**Given data**:
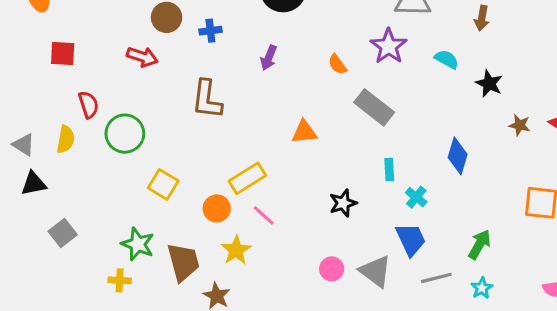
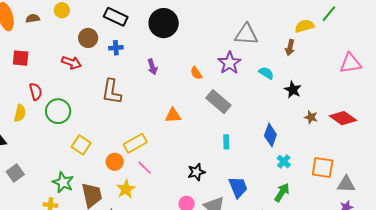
purple arrow: (269, 58) -> (152, 67), turned -42
cyan cross: (416, 197) -> (284, 161), moved
black star: (343, 203) -> (196, 172), moved

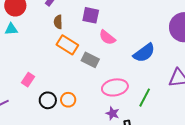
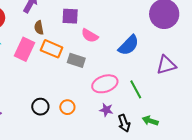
pink rectangle: (28, 80) -> (24, 49), moved, size x1.6
green line: (145, 98) -> (136, 89), turned -48
orange circle: (68, 100) -> (67, 107), moved

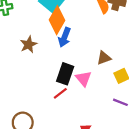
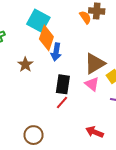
brown triangle: (104, 58) -> (95, 64), size x1.6
pink triangle: (84, 79) -> (92, 84), moved

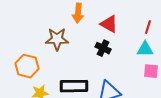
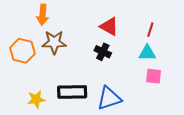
orange arrow: (78, 13) -> (43, 15), moved
orange hexagon: (27, 66) -> (22, 51), moved

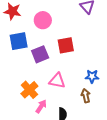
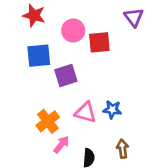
red square: (66, 45) -> (99, 42), moved
blue star: (92, 76) -> (112, 110), moved
brown arrow: (86, 96) -> (122, 149), moved

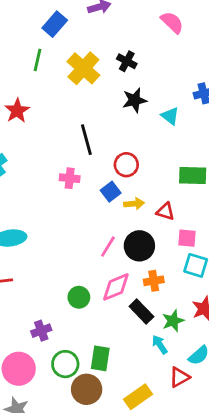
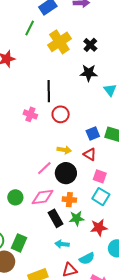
red circle: (126, 165) -> (61, 114), moved
blue square: (111, 192) -> (93, 134), moved
yellow arrow: (134, 204) -> (64, 150), moved
green star: (173, 321) -> (77, 218), moved
cyan arrow: (160, 344) -> (62, 244), turned -64

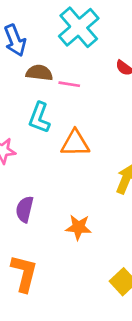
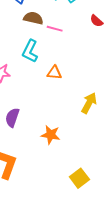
orange triangle: (75, 143) -> (54, 73), size x0.7

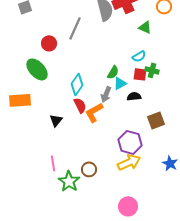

**What is being asked**: Reprint the listing above exactly, without images.

**Response area**:
purple arrow: (269, 58) -> (152, 67), turned -42
cyan cross: (416, 197) -> (284, 161), moved
black star: (343, 203) -> (196, 172), moved

pink rectangle: (28, 80) -> (24, 49), moved, size x1.6
green line: (145, 98) -> (136, 89), turned -48
orange circle: (68, 100) -> (67, 107), moved

brown triangle: (104, 58) -> (95, 64), size x1.6
pink triangle: (84, 79) -> (92, 84), moved

orange arrow: (78, 13) -> (43, 15), moved
orange hexagon: (27, 66) -> (22, 51), moved

red square: (66, 45) -> (99, 42), moved
blue star: (92, 76) -> (112, 110), moved
brown arrow: (86, 96) -> (122, 149), moved

red circle: (126, 165) -> (61, 114), moved
blue square: (111, 192) -> (93, 134), moved
yellow arrow: (134, 204) -> (64, 150), moved
green star: (173, 321) -> (77, 218), moved
cyan arrow: (160, 344) -> (62, 244), turned -64

orange triangle: (75, 143) -> (54, 73), size x0.7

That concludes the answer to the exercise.